ABOUT THIS EXERCISE: Restate the records in full, so that each line matches the original exactly.

### RECORDS SUPPLIED

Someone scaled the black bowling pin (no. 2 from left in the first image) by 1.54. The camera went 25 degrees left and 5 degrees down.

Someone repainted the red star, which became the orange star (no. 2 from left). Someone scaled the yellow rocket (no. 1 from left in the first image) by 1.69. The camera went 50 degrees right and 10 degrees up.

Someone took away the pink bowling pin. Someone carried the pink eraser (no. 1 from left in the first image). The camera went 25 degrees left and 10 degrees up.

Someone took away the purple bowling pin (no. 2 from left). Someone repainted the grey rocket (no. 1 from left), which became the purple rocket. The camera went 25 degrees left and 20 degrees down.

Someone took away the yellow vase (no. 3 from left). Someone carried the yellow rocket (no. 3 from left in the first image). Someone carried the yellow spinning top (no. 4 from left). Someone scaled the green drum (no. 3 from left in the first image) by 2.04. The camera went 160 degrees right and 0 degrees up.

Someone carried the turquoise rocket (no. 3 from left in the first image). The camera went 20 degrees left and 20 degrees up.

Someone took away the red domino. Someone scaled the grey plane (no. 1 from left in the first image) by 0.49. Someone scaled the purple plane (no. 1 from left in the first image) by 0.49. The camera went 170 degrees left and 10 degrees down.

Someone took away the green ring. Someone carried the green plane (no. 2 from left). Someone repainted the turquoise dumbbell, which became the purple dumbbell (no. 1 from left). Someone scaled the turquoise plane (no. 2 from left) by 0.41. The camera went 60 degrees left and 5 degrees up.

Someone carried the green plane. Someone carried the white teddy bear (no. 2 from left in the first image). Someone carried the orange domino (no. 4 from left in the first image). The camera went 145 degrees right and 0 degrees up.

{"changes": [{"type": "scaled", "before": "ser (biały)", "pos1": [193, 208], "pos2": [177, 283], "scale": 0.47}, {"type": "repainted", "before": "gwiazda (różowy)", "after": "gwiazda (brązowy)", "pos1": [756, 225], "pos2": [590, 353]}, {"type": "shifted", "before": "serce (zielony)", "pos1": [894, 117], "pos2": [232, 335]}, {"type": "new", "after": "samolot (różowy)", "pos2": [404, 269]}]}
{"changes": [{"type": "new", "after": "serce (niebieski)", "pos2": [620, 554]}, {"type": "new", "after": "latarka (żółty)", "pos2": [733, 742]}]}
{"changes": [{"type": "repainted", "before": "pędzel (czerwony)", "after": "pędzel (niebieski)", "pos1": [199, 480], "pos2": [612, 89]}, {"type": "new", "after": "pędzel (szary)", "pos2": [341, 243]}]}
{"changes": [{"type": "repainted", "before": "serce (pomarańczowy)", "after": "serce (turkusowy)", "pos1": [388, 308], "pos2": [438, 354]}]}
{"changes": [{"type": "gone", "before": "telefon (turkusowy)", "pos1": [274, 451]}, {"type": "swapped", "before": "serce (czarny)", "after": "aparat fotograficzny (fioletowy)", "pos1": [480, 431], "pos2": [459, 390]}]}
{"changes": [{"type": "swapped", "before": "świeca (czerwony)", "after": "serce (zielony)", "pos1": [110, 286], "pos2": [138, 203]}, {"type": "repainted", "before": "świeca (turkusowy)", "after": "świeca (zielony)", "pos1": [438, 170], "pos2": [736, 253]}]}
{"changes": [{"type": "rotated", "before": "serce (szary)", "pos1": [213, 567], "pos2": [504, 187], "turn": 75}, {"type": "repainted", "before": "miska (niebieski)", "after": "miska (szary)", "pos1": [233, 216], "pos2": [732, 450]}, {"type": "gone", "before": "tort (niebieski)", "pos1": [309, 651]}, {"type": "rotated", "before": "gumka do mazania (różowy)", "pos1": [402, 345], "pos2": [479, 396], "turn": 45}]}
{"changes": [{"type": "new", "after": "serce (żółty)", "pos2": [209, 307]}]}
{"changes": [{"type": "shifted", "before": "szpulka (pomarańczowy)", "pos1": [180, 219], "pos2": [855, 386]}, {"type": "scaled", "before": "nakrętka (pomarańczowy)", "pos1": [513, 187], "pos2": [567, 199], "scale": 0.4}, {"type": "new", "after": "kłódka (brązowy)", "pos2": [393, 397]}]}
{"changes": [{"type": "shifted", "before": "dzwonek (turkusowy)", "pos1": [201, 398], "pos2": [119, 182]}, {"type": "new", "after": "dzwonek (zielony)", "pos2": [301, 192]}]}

######

FINISHED TASK:
Someone scaled the black bowling pin (no. 2 from left in the first image) by 1.54. The camera went 25 degrees left and 5 degrees down.

Someone repainted the red star, which became the orange star (no. 2 from left). Someone scaled the yellow rocket (no. 1 from left in the first image) by 1.69. The camera went 50 degrees right and 10 degrees up.

Someone took away the pink bowling pin. Someone carried the pink eraser (no. 1 from left in the first image). The camera went 25 degrees left and 10 degrees up.

Someone took away the purple bowling pin (no. 2 from left). Someone repainted the grey rocket (no. 1 from left), which became the purple rocket. The camera went 25 degrees left and 20 degrees down.

Someone took away the yellow vase (no. 3 from left). Someone carried the yellow rocket (no. 3 from left in the first image). Someone carried the yellow spinning top (no. 4 from left). Someone scaled the green drum (no. 3 from left in the first image) by 2.04. The camera went 160 degrees right and 0 degrees up.

Someone carried the turquoise rocket (no. 3 from left in the first image). The camera went 20 degrees left and 20 degrees up.

Someone took away the red domino. Someone scaled the grey plane (no. 1 from left in the first image) by 0.49. Someone scaled the purple plane (no. 1 from left in the first image) by 0.49. The camera went 170 degrees left and 10 degrees down.

Someone took away the green ring. Someone carried the green plane (no. 2 from left). Someone repainted the turquoise dumbbell, which became the purple dumbbell (no. 1 from left). Someone scaled the turquoise plane (no. 2 from left) by 0.41. The camera went 60 degrees left and 5 degrees up.

Someone carried the green plane. Someone carried the white teddy bear (no. 2 from left in the first image). Someone carried the orange domino (no. 4 from left in the first image). The camera went 145 degrees right and 0 degrees up.

{"changes": [{"type": "scaled", "before": "ser (biały)", "pos1": [193, 208], "pos2": [177, 283], "scale": 0.47}, {"type": "repainted", "before": "gwiazda (różowy)", "after": "gwiazda (brązowy)", "pos1": [756, 225], "pos2": [590, 353]}, {"type": "shifted", "before": "serce (zielony)", "pos1": [894, 117], "pos2": [232, 335]}, {"type": "new", "after": "samolot (różowy)", "pos2": [404, 269]}]}
{"changes": [{"type": "new", "after": "serce (niebieski)", "pos2": [620, 554]}, {"type": "new", "after": "latarka (żółty)", "pos2": [733, 742]}]}
{"changes": [{"type": "repainted", "before": "pędzel (czerwony)", "after": "pędzel (niebieski)", "pos1": [199, 480], "pos2": [612, 89]}, {"type": "new", "after": "pędzel (szary)", "pos2": [341, 243]}]}
{"changes": [{"type": "repainted", "before": "serce (pomarańczowy)", "after": "serce (turkusowy)", "pos1": [388, 308], "pos2": [438, 354]}]}
{"changes": [{"type": "gone", "before": "telefon (turkusowy)", "pos1": [274, 451]}, {"type": "swapped", "before": "serce (czarny)", "after": "aparat fotograficzny (fioletowy)", "pos1": [480, 431], "pos2": [459, 390]}]}
{"changes": [{"type": "swapped", "before": "świeca (czerwony)", "after": "serce (zielony)", "pos1": [110, 286], "pos2": [138, 203]}, {"type": "repainted", "before": "świeca (turkusowy)", "after": "świeca (zielony)", "pos1": [438, 170], "pos2": [736, 253]}]}
{"changes": [{"type": "rotated", "before": "serce (szary)", "pos1": [213, 567], "pos2": [504, 187], "turn": 75}, {"type": "repainted", "before": "miska (niebieski)", "after": "miska (szary)", "pos1": [233, 216], "pos2": [732, 450]}, {"type": "gone", "before": "tort (niebieski)", "pos1": [309, 651]}, {"type": "rotated", "before": "gumka do mazania (różowy)", "pos1": [402, 345], "pos2": [479, 396], "turn": 45}]}
{"changes": [{"type": "new", "after": "serce (żółty)", "pos2": [209, 307]}]}
{"changes": [{"type": "shifted", "before": "szpulka (pomarańczowy)", "pos1": [180, 219], "pos2": [855, 386]}, {"type": "scaled", "before": "nakrętka (pomarańczowy)", "pos1": [513, 187], "pos2": [567, 199], "scale": 0.4}, {"type": "new", "after": "kłódka (brązowy)", "pos2": [393, 397]}]}
{"changes": [{"type": "shifted", "before": "dzwonek (turkusowy)", "pos1": [201, 398], "pos2": [119, 182]}, {"type": "new", "after": "dzwonek (zielony)", "pos2": [301, 192]}]}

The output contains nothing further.